TASK BRIEF »
Using the entries below, show all lines with the string "flipped".

-.-.-

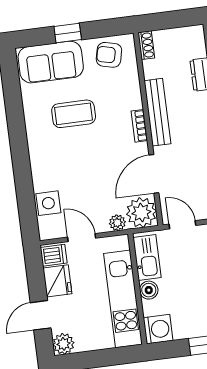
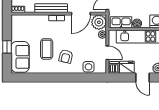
armchair: (109, 55) -> (66, 56), moved
door: (154, 174) -> (81, 14), hinge flipped
door: (82, 238) -> (107, 53), swing flipped

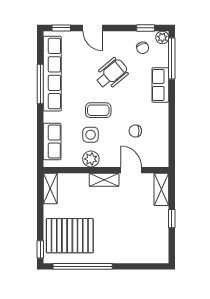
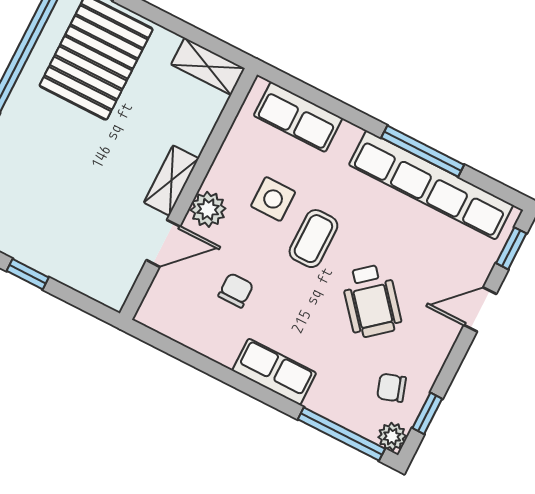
row of seats: (160, 85) -> (274, 372), moved
plant: (91, 159) -> (208, 209), moved
shelving: (161, 189) -> (95, 283), removed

-.-.-

SOLUTION TO THE PROBLEM »
door: (154, 174) -> (81, 14), hinge flipped
door: (82, 238) -> (107, 53), swing flipped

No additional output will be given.